◆ What to do
Which lines run from the one containing "- turned: latarka/czerwony" through the end of the data? Write them out exactly, with the pictures left out.

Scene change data
------------------------------------------------------------------------

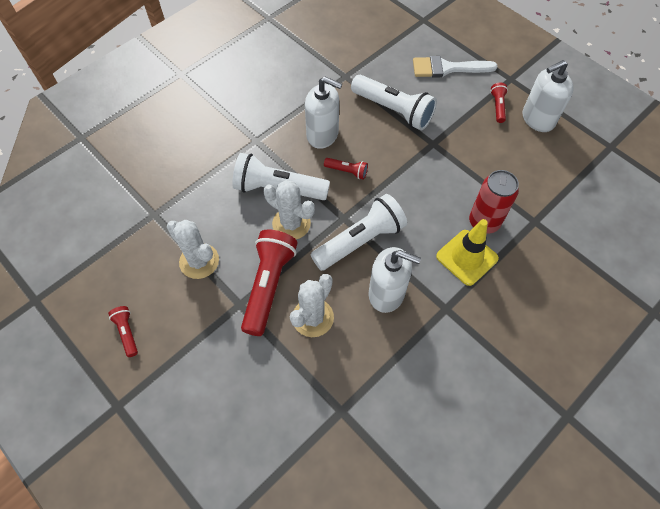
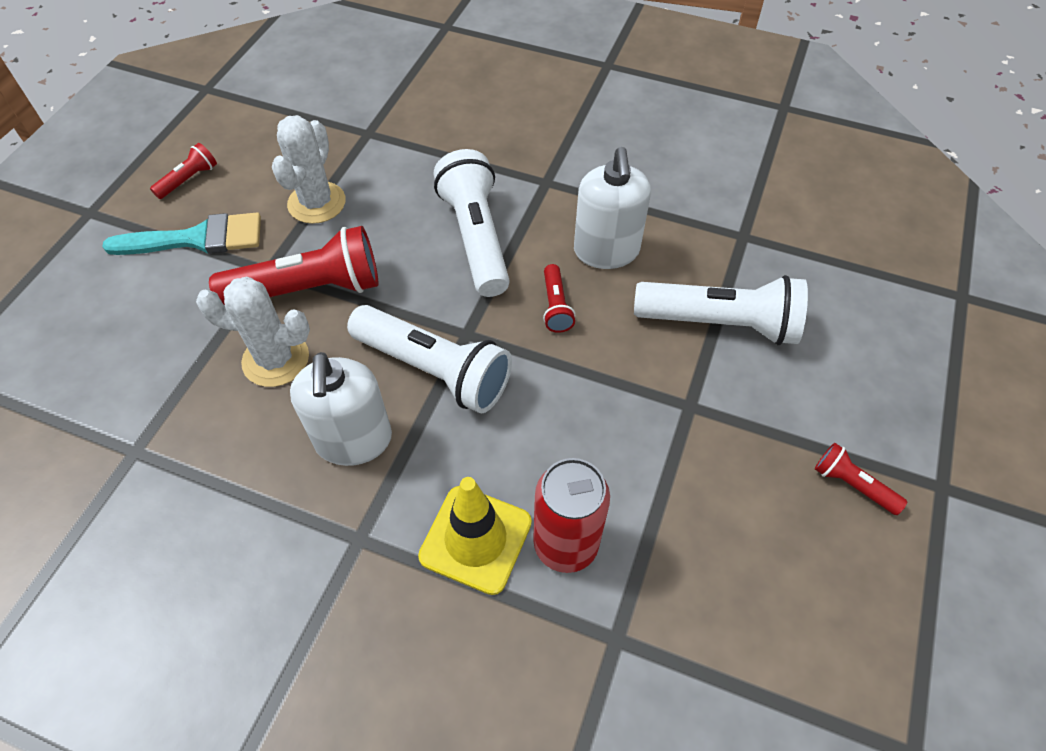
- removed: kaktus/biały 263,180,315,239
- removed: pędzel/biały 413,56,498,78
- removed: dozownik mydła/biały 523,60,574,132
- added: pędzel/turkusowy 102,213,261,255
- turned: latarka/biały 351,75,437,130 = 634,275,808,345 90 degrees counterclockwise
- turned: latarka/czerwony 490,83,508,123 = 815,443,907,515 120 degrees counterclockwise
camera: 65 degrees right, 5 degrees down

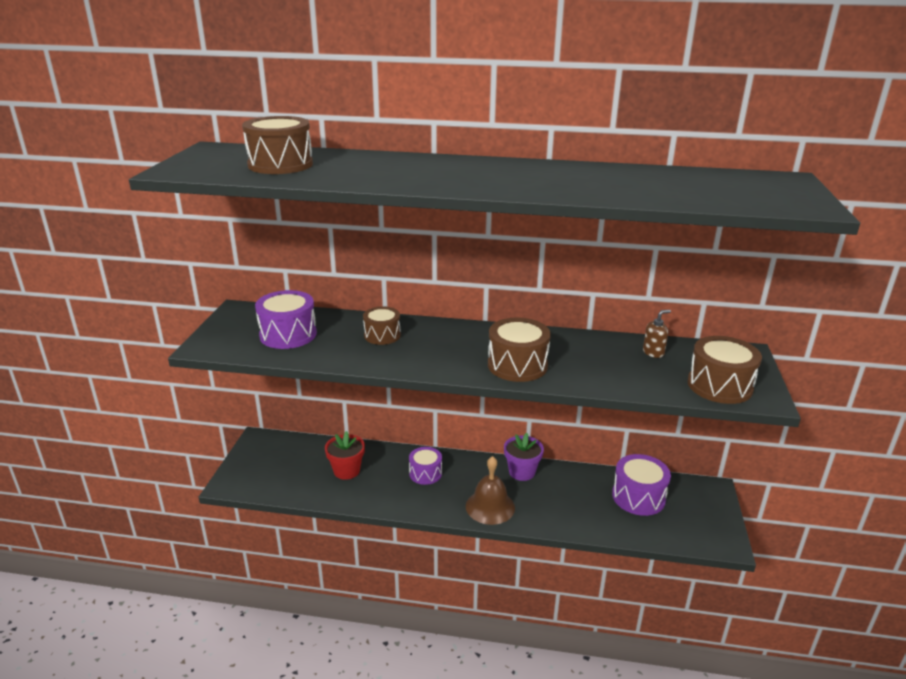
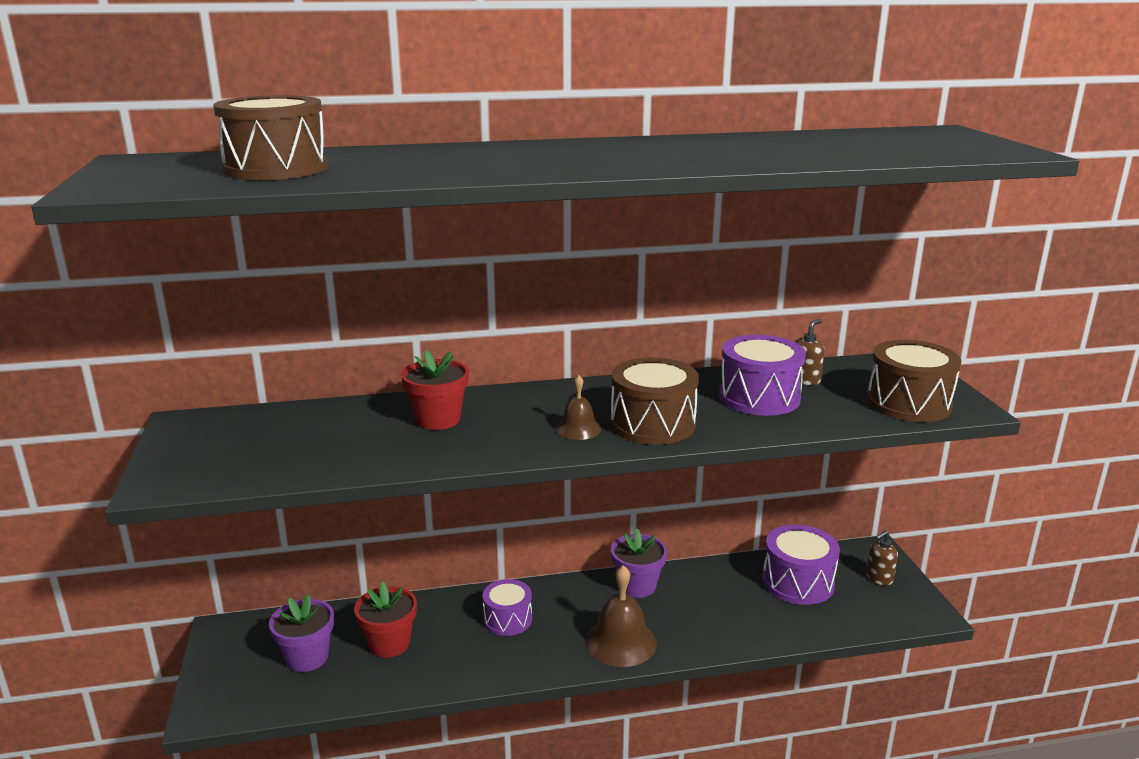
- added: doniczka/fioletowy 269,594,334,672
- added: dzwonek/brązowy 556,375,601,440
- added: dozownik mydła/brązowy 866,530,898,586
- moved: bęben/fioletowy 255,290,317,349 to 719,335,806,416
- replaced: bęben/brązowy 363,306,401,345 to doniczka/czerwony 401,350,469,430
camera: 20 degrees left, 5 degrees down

------------------------------------------------------------------------

◆ Your solution
- turned: latarka/czerwony 490,83,508,123 = 815,443,907,515 120 degrees counterclockwise
camera: 65 degrees right, 5 degrees down

- added: doniczka/fioletowy 269,594,334,672
- added: dzwonek/brązowy 556,375,601,440
- added: dozownik mydła/brązowy 866,530,898,586
- moved: bęben/fioletowy 255,290,317,349 to 719,335,806,416
- replaced: bęben/brązowy 363,306,401,345 to doniczka/czerwony 401,350,469,430
camera: 20 degrees left, 5 degrees down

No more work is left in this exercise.